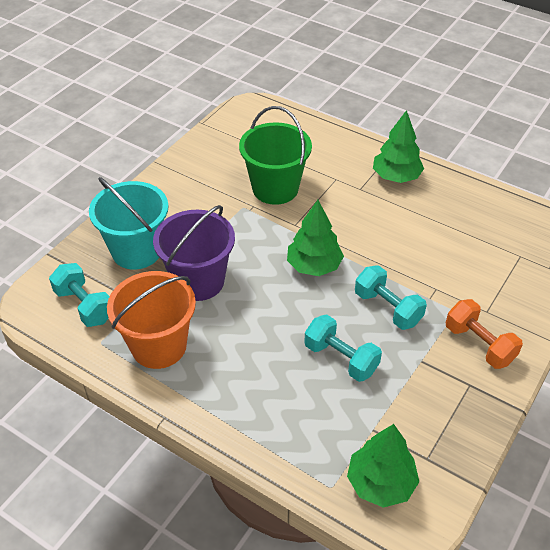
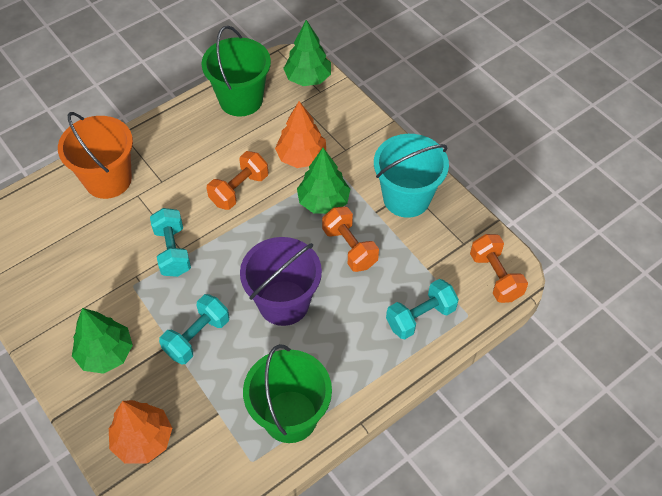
green bucket: 1 -> 2
orange dumbbell: 1 -> 3
orange tree: 0 -> 2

▶ _Aim of the task_
Print every line of the material exactly as written, but drop the pictures.

▶ _Answer below_
green bucket: 1 -> 2
orange dumbbell: 1 -> 3
orange tree: 0 -> 2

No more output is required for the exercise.